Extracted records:
--- START ---

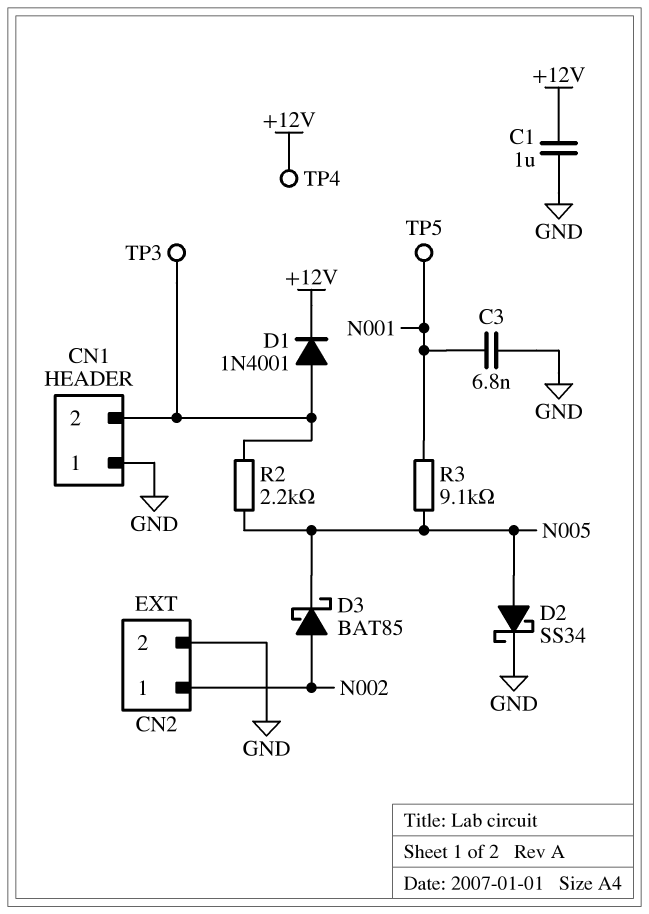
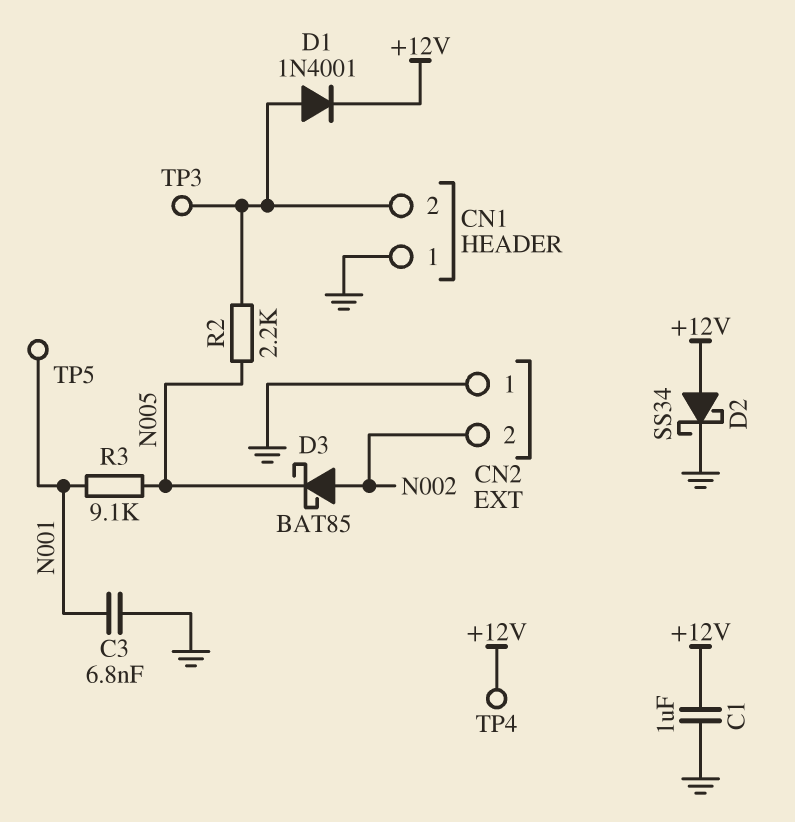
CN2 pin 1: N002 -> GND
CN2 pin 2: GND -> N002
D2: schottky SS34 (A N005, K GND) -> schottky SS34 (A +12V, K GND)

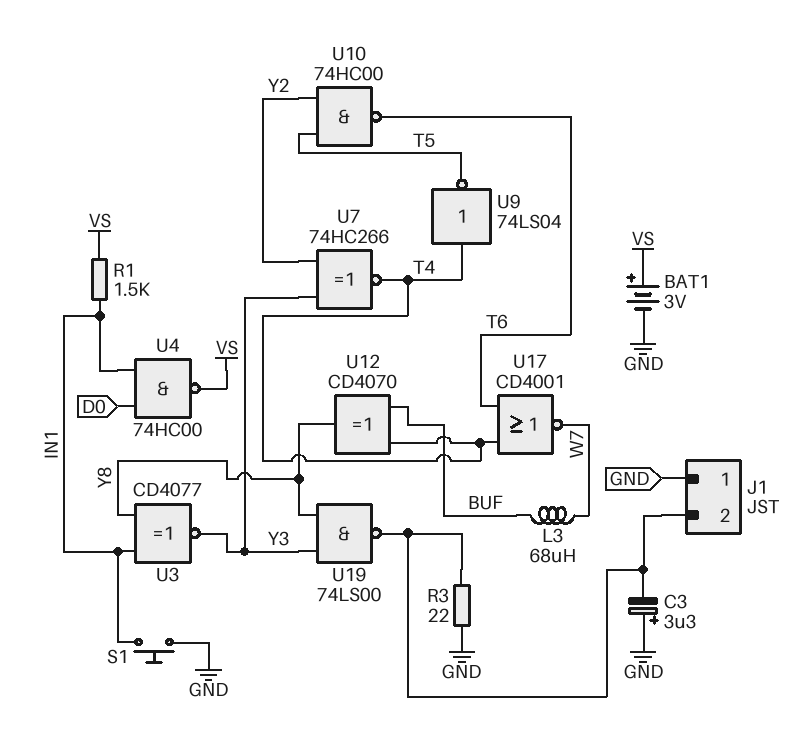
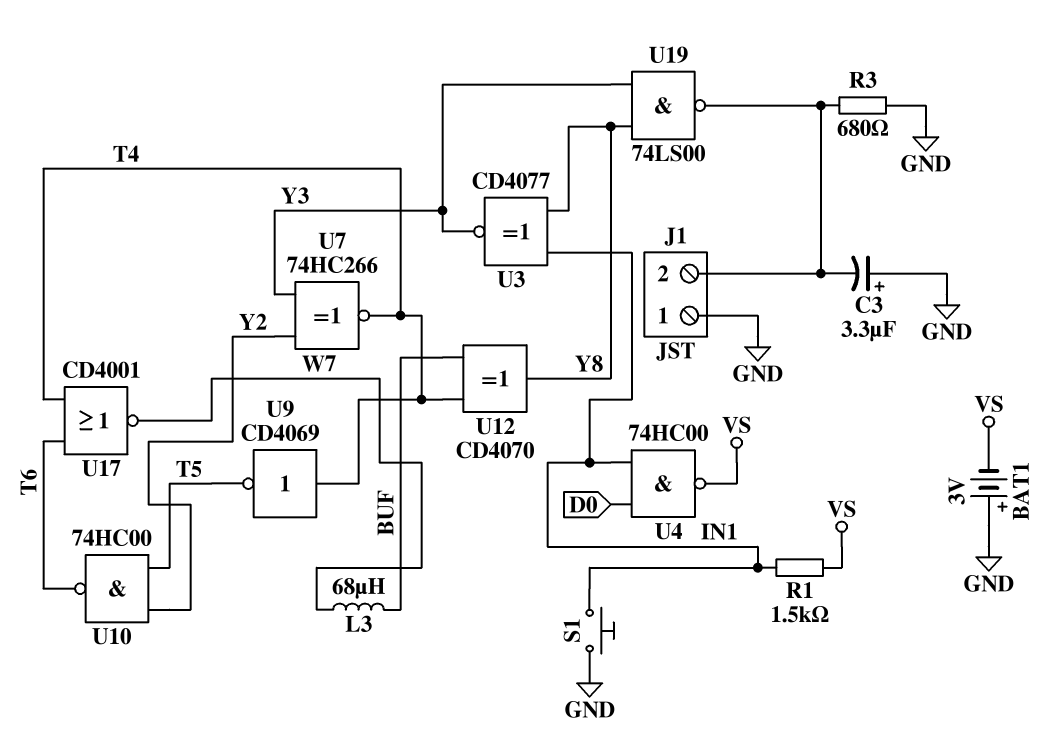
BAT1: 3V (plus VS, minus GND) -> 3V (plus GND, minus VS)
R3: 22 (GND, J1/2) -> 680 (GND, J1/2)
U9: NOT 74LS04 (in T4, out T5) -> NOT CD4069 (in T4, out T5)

--- END ---

HOW TO COMPLETE THIS TASK:
Write out the line containing "R3: 22 (GND, J1/2) -> 680 (GND, J1/2)" and every line after it through the end of the entries. Keep each one exactly as it is, and add nothing.

COMPLETED TASK:
R3: 22 (GND, J1/2) -> 680 (GND, J1/2)
U9: NOT 74LS04 (in T4, out T5) -> NOT CD4069 (in T4, out T5)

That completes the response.